====== The input ======

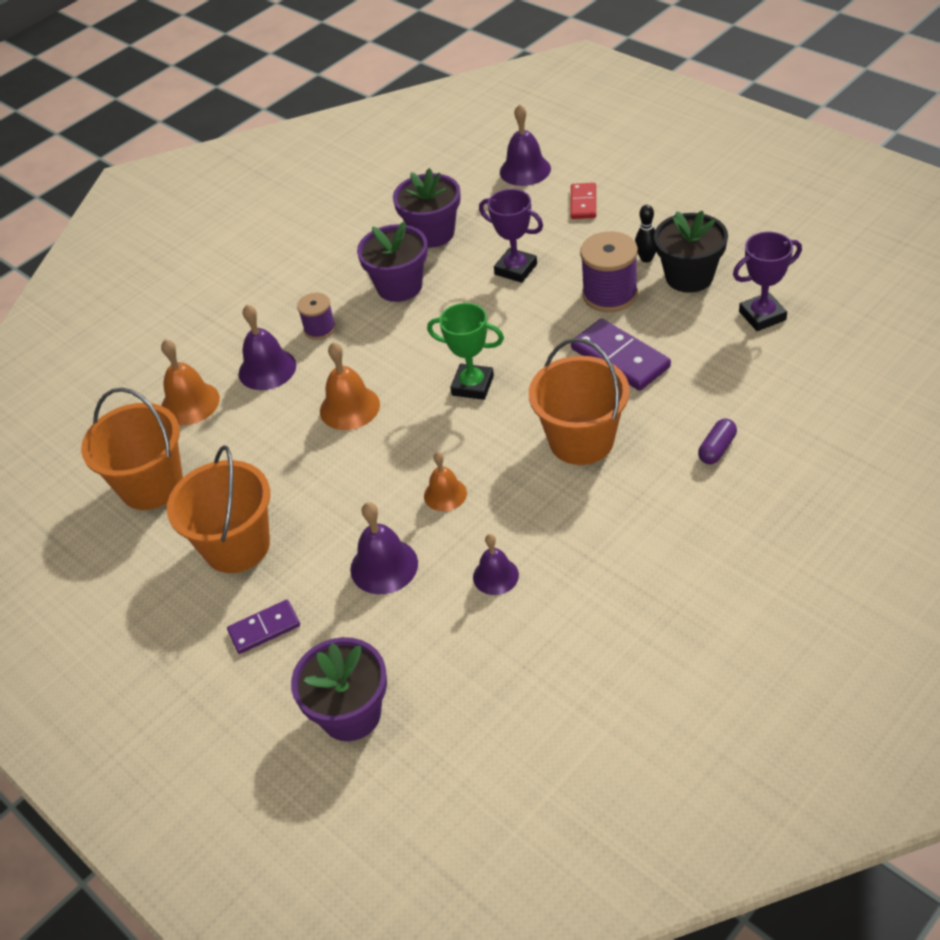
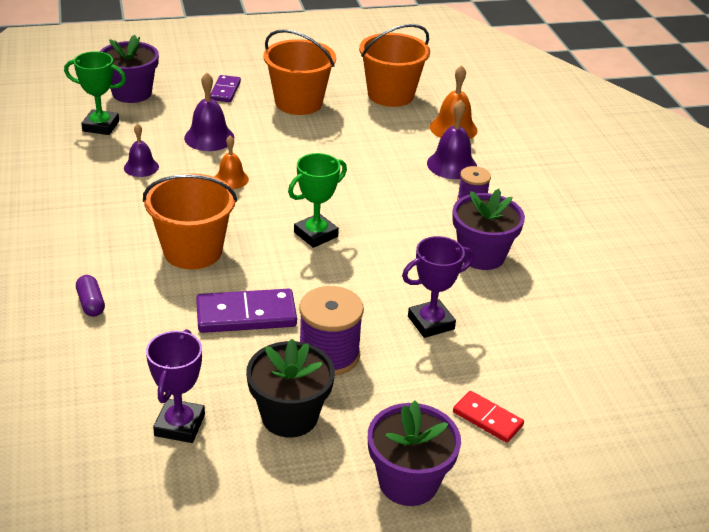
camera: 115 degrees right, 10 degrees down
(349, 407) = (365, 179): orange bell -> none
(432, 233) = (541, 304): purple flower pot -> purple flower pot (408, 482)
(453, 678) = (101, 126): none -> green trophy
(525, 170) = (593, 413): purple bell -> none
(646, 258) = (349, 406): black bowling pin -> none

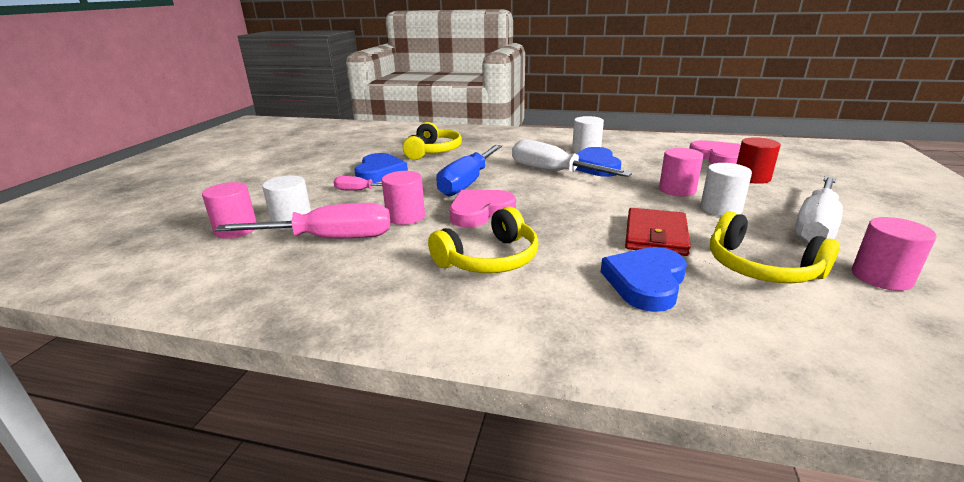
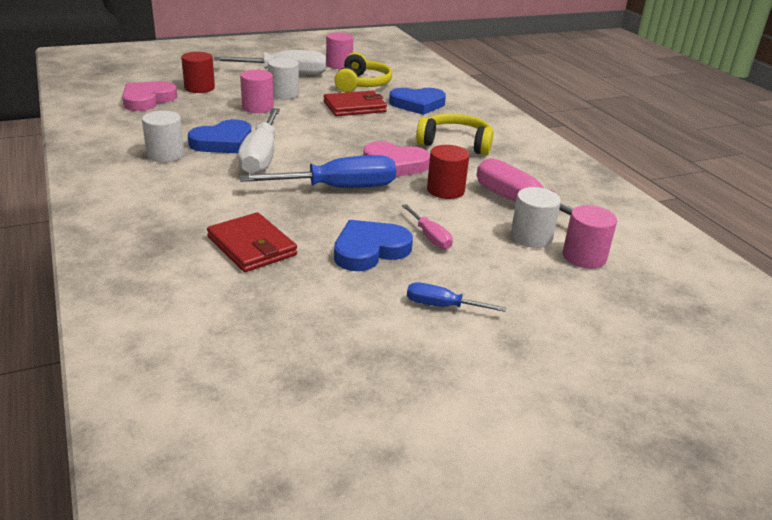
camera: 130 degrees left, 5 degrees up
(302, 174) = (442, 306): none -> blue screwdriver
(405, 217) = (445, 190): pink cylinder -> red cylinder
(433, 151) = (252, 246): yellow headphones -> red wallet

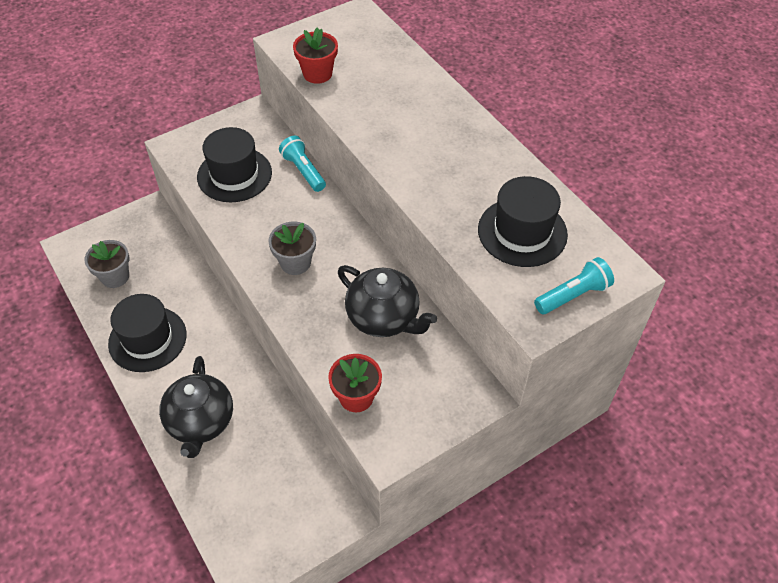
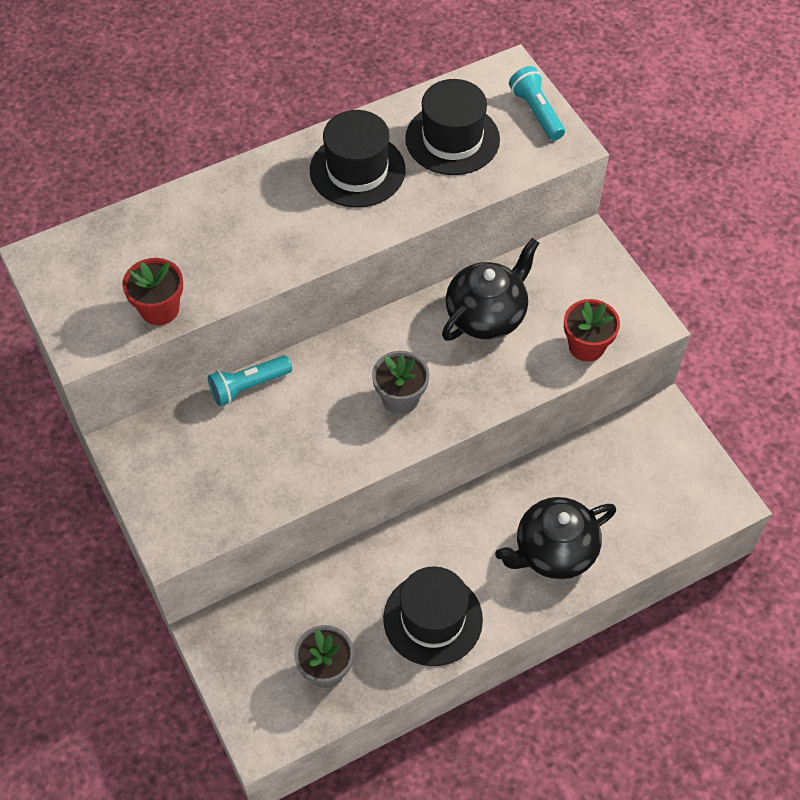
camera: 85 degrees left, 5 degrees up
(201, 422) = (554, 551): black teapot -> black teapot turned 150 degrees clockwise
(234, 175) = (242, 466): black hat -> black hat (357, 170)

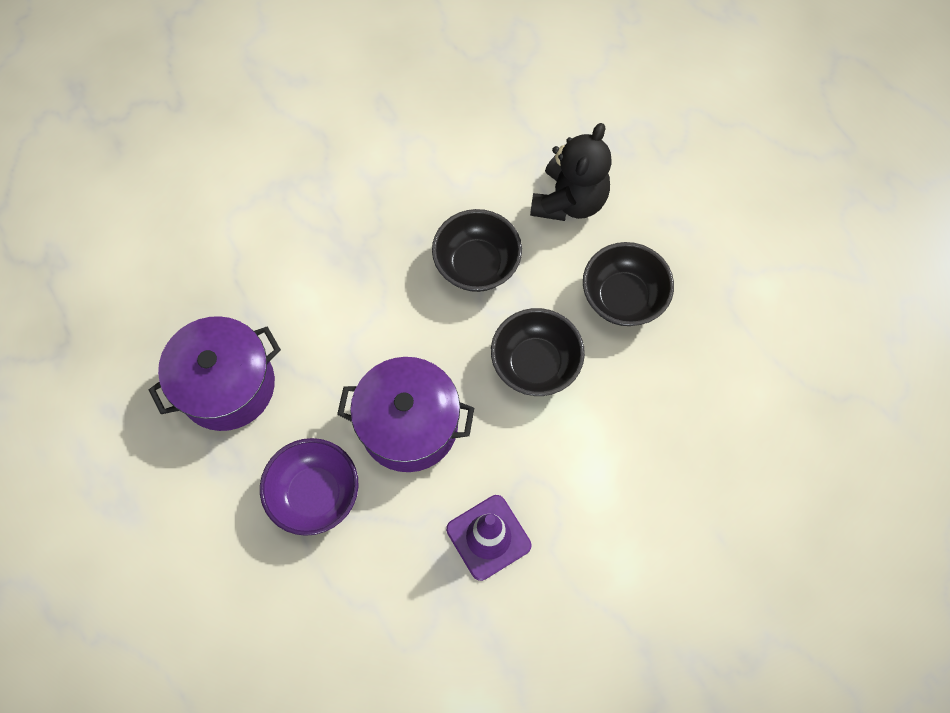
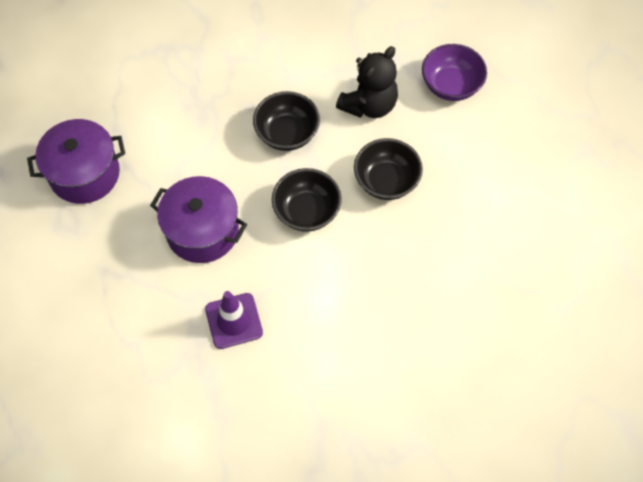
camera: 15 degrees right, 5 degrees down
(315, 494) = (121, 261): purple bowl -> purple bowl (451, 85)

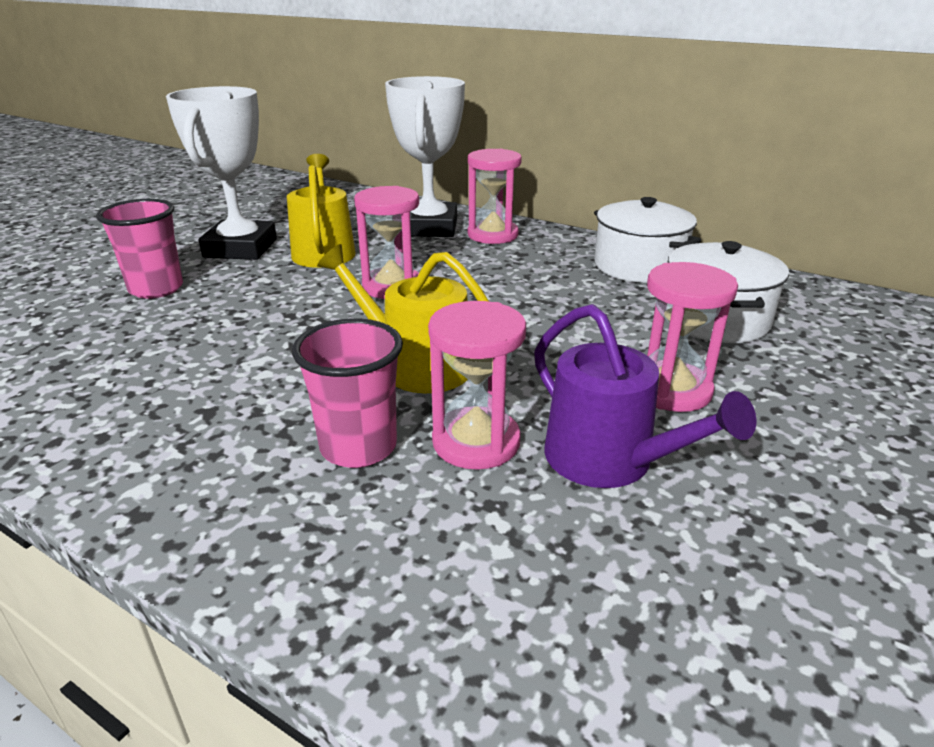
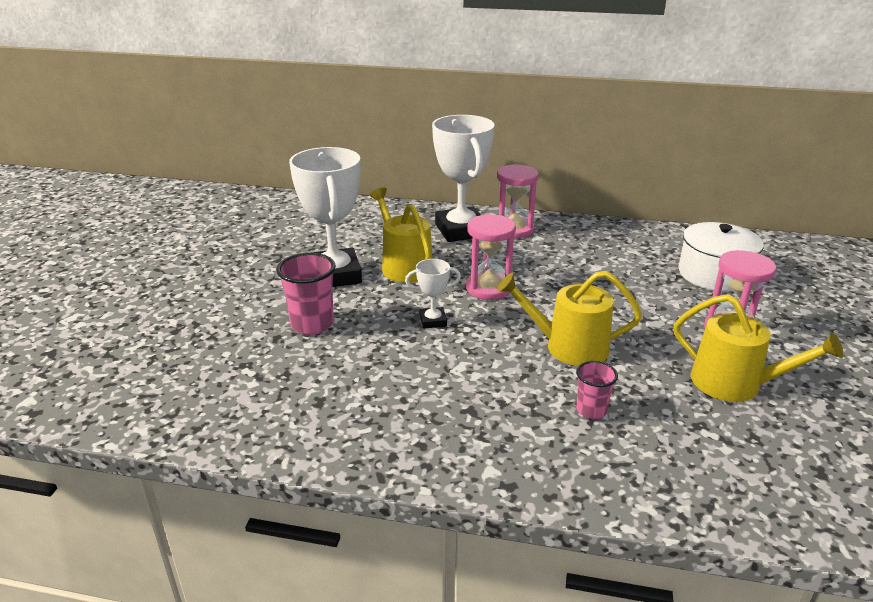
camera: 20 degrees left, 0 degrees up
(287, 308) = (433, 321): none -> white trophy
(358, 447) = (591, 410): pink cup -> pink cup, size x0.60
(476, 442) = (654, 390): pink hourglass -> none
(609, 460) = (734, 383): purple watering can -> yellow watering can
(639, 266) = (635, 240): white pot -> none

======

» Goal of the exercise
Without including any picture, print every record exactly as written above.

» Exercise output
camera: 115 degrees right, 10 degrees down
(349, 407) = (365, 179): orange bell -> none
(432, 233) = (541, 304): purple flower pot -> purple flower pot (408, 482)
(453, 678) = (101, 126): none -> green trophy
(525, 170) = (593, 413): purple bell -> none
(646, 258) = (349, 406): black bowling pin -> none

camera: 130 degrees left, 5 degrees up
(302, 174) = (442, 306): none -> blue screwdriver
(405, 217) = (445, 190): pink cylinder -> red cylinder
(433, 151) = (252, 246): yellow headphones -> red wallet

camera: 85 degrees left, 5 degrees up
(201, 422) = (554, 551): black teapot -> black teapot turned 150 degrees clockwise
(234, 175) = (242, 466): black hat -> black hat (357, 170)

camera: 15 degrees right, 5 degrees down
(315, 494) = (121, 261): purple bowl -> purple bowl (451, 85)

camera: 20 degrees left, 0 degrees up
(287, 308) = (433, 321): none -> white trophy
(358, 447) = (591, 410): pink cup -> pink cup, size x0.60
(476, 442) = (654, 390): pink hourglass -> none
(609, 460) = (734, 383): purple watering can -> yellow watering can
(639, 266) = (635, 240): white pot -> none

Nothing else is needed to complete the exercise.